──────── STORED DATA
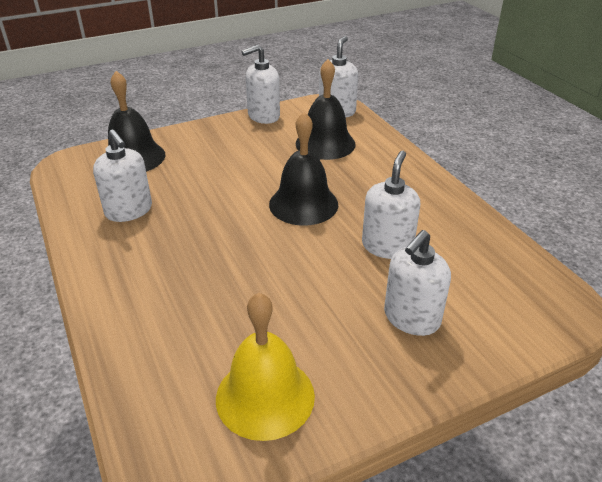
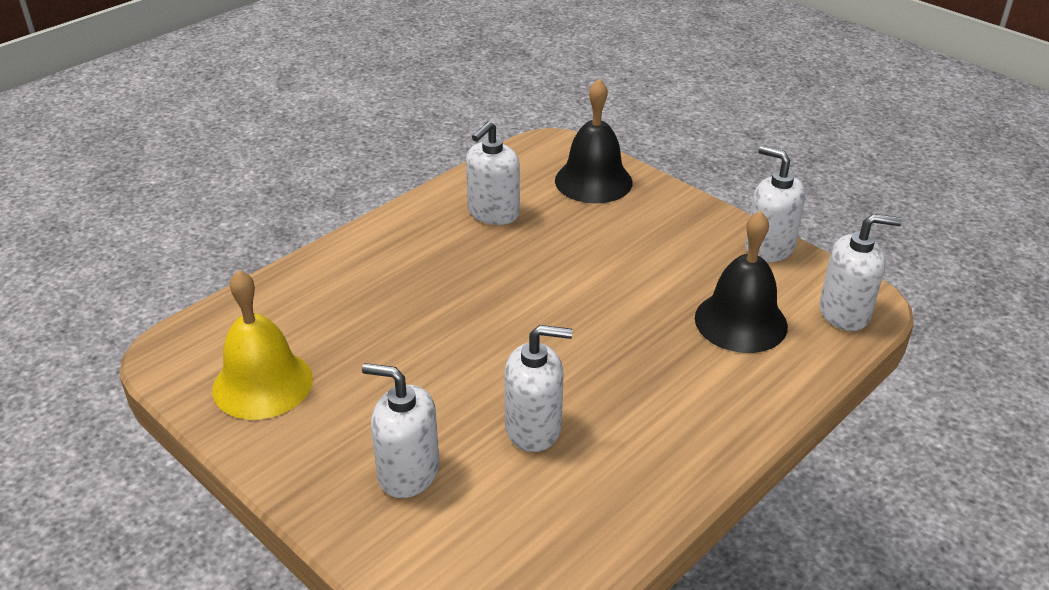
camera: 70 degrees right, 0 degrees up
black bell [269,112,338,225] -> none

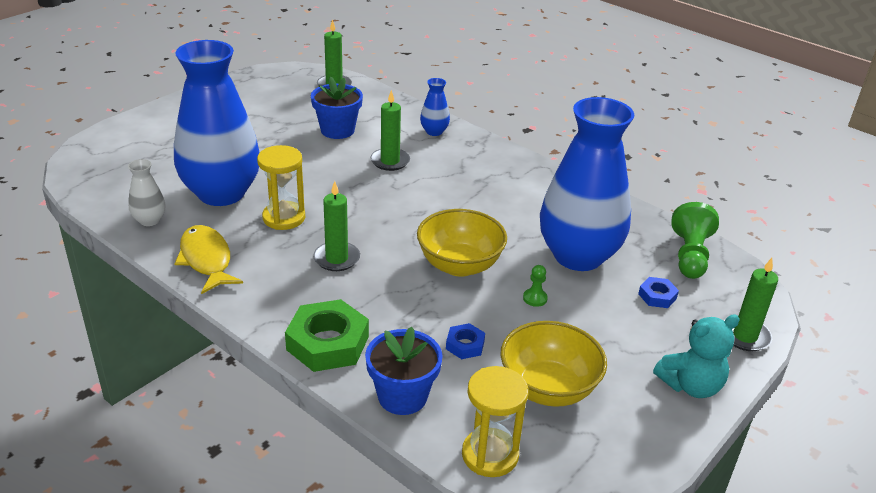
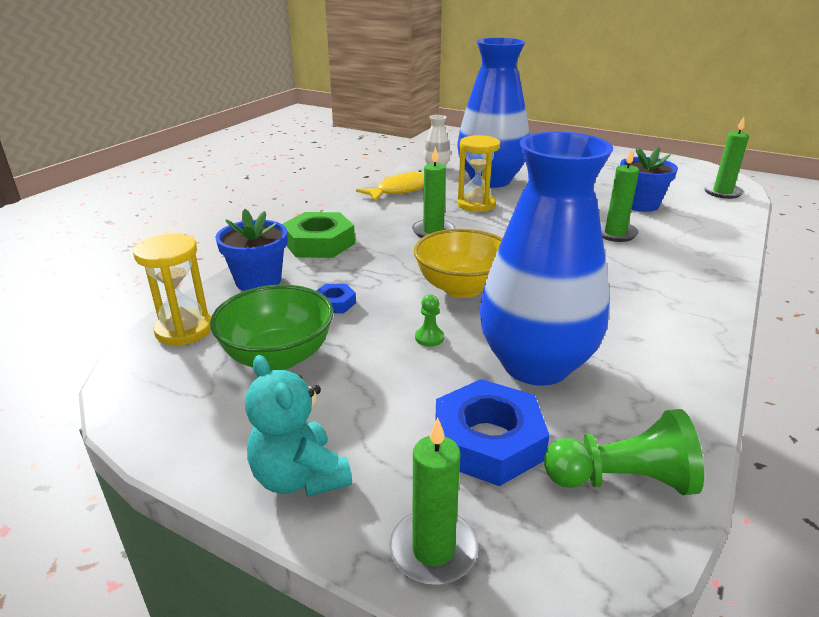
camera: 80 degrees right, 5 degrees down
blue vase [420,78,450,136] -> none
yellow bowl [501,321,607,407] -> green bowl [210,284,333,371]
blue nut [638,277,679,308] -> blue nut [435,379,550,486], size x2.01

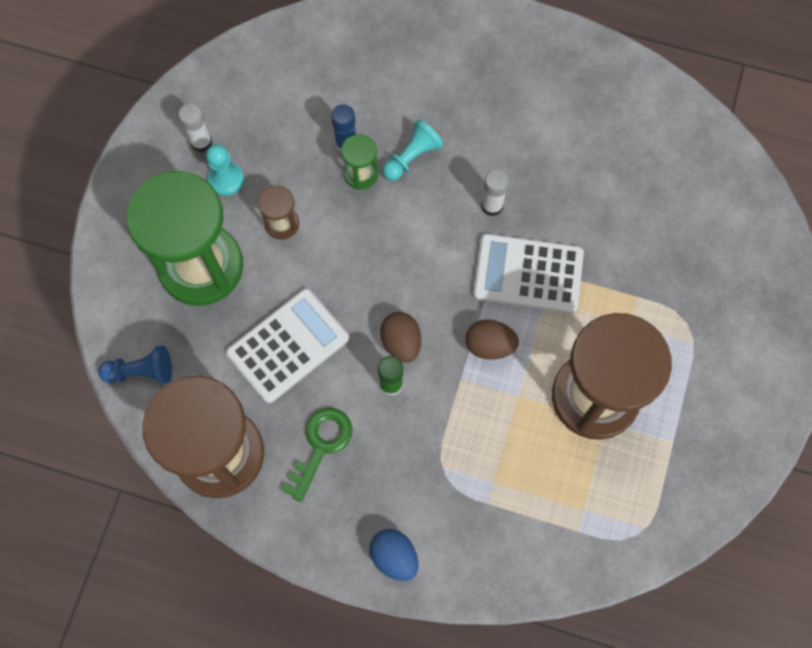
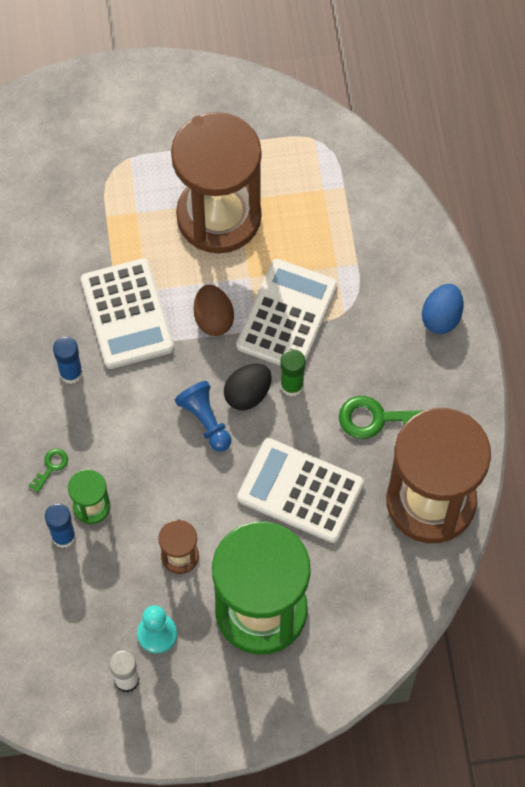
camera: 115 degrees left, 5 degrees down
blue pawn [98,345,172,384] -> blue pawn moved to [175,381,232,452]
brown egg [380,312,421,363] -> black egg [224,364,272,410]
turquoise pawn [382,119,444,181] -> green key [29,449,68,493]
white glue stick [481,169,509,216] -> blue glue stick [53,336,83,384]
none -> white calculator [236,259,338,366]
────────────────
──────── STORED DATA
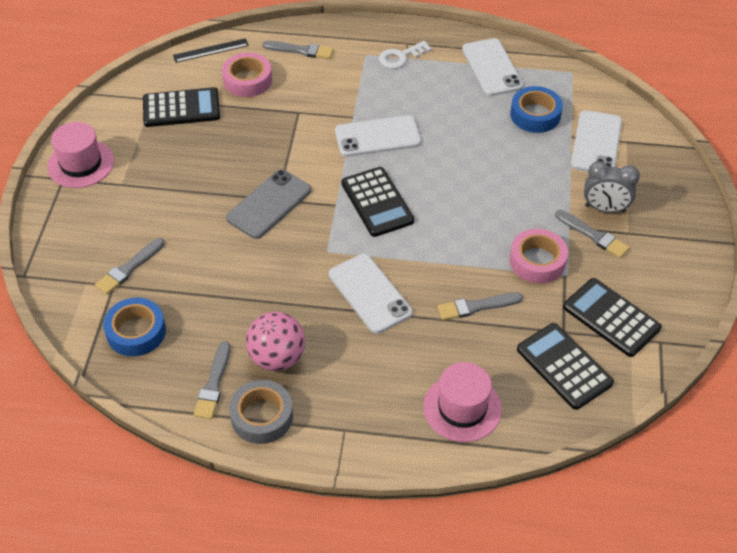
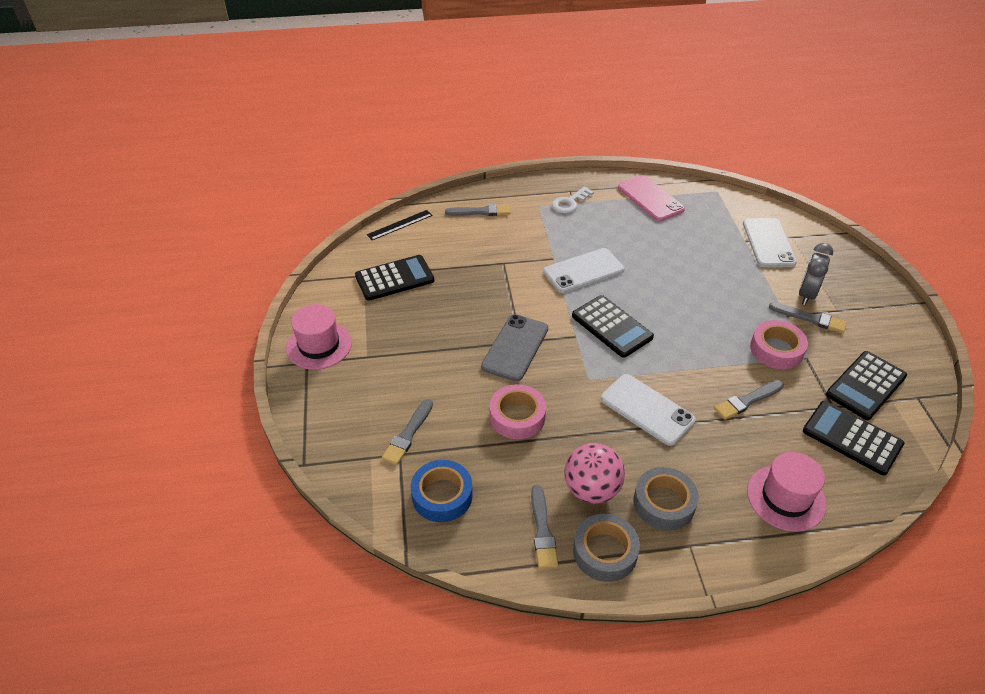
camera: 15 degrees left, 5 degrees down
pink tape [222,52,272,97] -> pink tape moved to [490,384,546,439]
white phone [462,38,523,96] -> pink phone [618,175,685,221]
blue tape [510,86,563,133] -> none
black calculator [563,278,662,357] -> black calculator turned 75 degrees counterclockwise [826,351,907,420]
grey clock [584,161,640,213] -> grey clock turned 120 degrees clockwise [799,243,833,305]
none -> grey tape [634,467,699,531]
────────────────
From the entries above, extract only the lines running from the one containing "blue tape [510,86,563,133] -> none" through the one containing "none -> grey tape [634,467,699,531]", inclusive.

--- RESULT OF THIS TASK ---
blue tape [510,86,563,133] -> none
black calculator [563,278,662,357] -> black calculator turned 75 degrees counterclockwise [826,351,907,420]
grey clock [584,161,640,213] -> grey clock turned 120 degrees clockwise [799,243,833,305]
none -> grey tape [634,467,699,531]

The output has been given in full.